→ **RECORDS FOR THIS TASK**
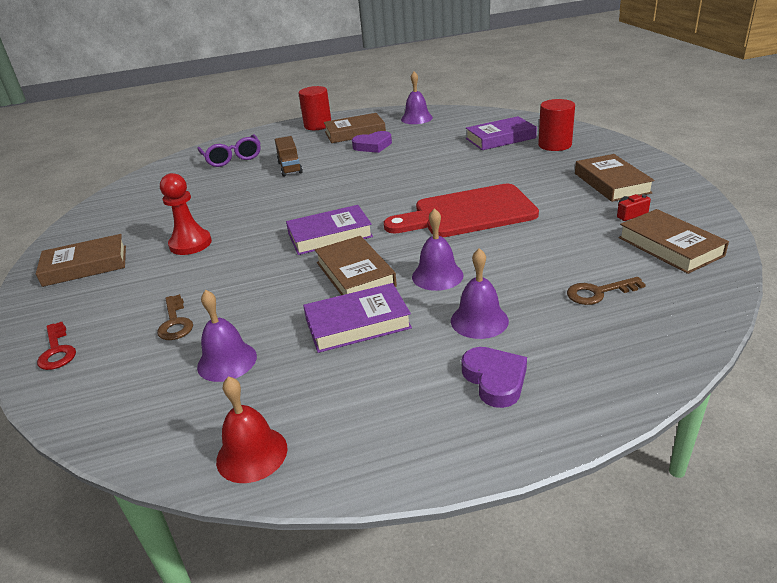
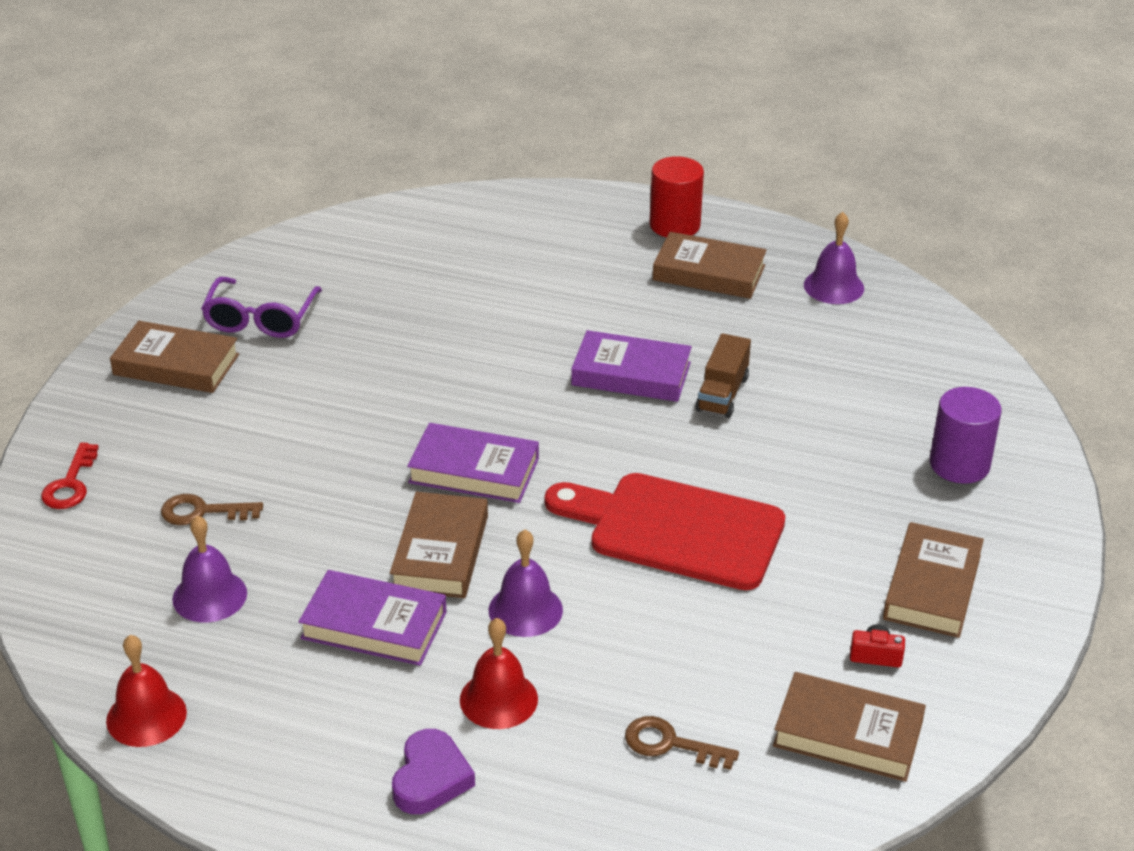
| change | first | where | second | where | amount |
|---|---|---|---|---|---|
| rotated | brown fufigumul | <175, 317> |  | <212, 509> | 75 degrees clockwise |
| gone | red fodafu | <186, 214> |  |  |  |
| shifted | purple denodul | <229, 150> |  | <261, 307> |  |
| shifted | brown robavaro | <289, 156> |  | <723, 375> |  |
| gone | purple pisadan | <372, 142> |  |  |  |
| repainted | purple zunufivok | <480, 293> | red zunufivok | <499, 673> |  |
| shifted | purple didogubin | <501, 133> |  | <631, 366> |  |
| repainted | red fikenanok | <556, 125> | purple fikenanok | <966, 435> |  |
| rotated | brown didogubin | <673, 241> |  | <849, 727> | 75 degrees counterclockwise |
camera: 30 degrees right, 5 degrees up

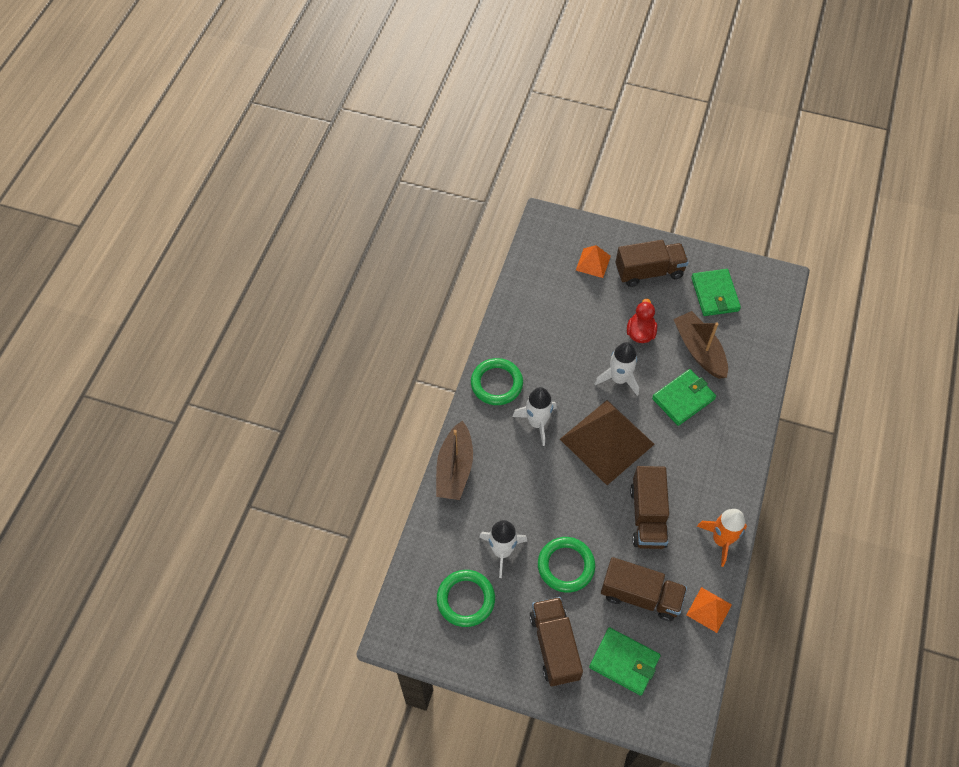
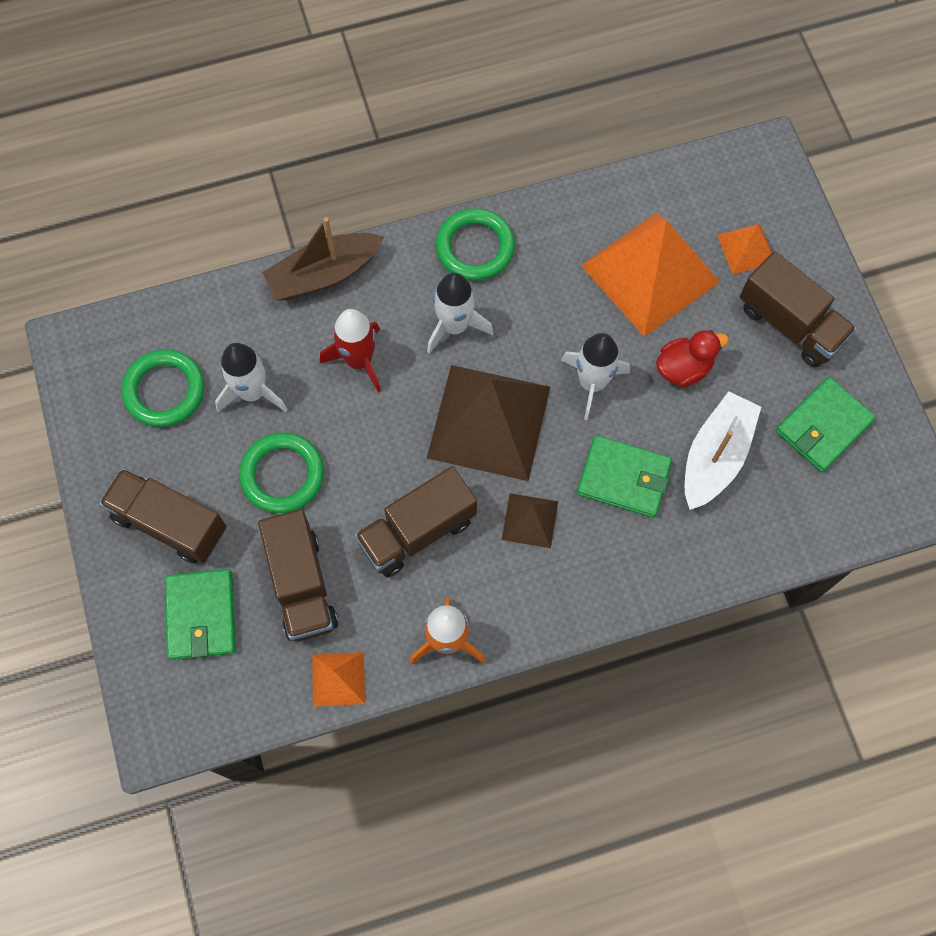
| change | first | where | second | where | amount |
|---|---|---|---|---|---|
| rotated | brown robavaro | <556, 641> |  | <162, 516> | 105 degrees counterclockwise |
| repainted | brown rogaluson | <700, 345> | white rogaluson | <723, 450> |  |
| new |  |  | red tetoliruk | <350, 350> |  |
| new |  |  | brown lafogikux | <530, 520> |  |
| new |  |  | orange lafogikux | <650, 275> |  |
camera: 55 degrees right, 10 degrees up

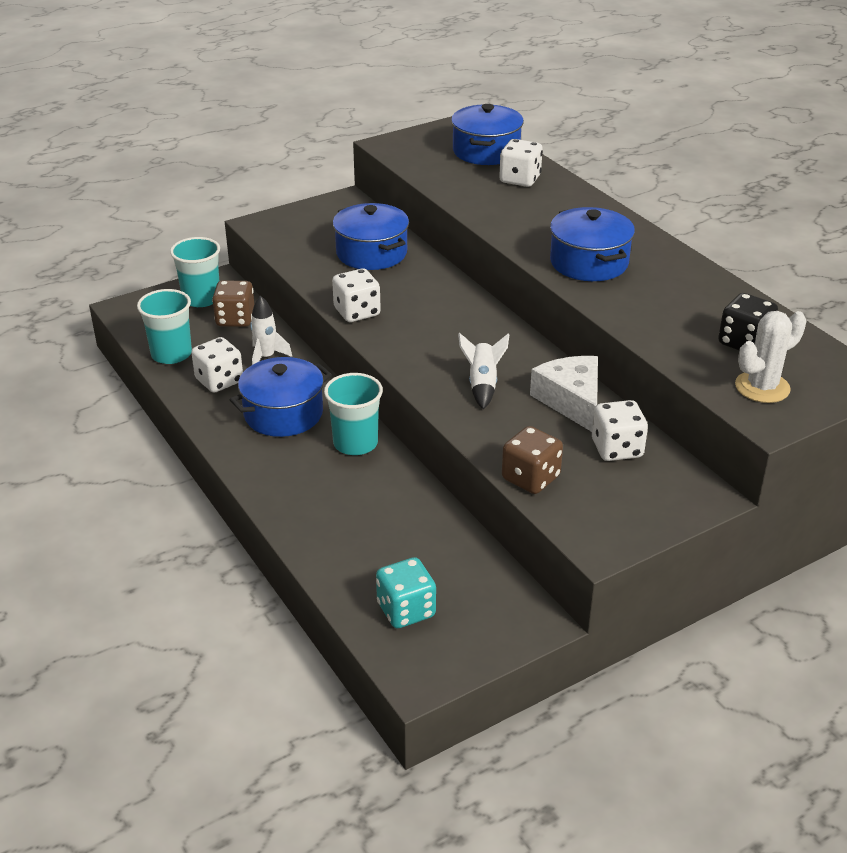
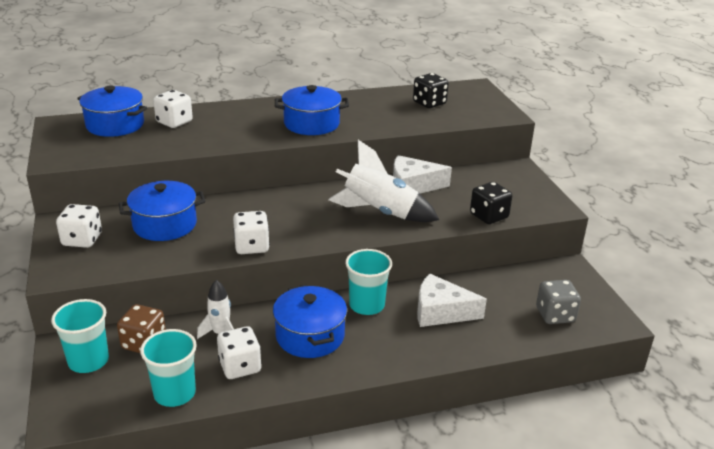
| change | first | where | second | where | amount |
|---|---|---|---|---|---|
| repainted |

→ **TASK OBJECTIVE**
Only those lines of the entries above that run from the line containing "purple didogubin |" to the line containing "75 degrees counterclockwise |", both included, should be transcribed exactly.

→ **RESPONSE TO THE EXERCISE**
| shifted | purple didogubin | <501, 133> |  | <631, 366> |  |
| repainted | red fikenanok | <556, 125> | purple fikenanok | <966, 435> |  |
| rotated | brown didogubin | <673, 241> |  | <849, 727> | 75 degrees counterclockwise |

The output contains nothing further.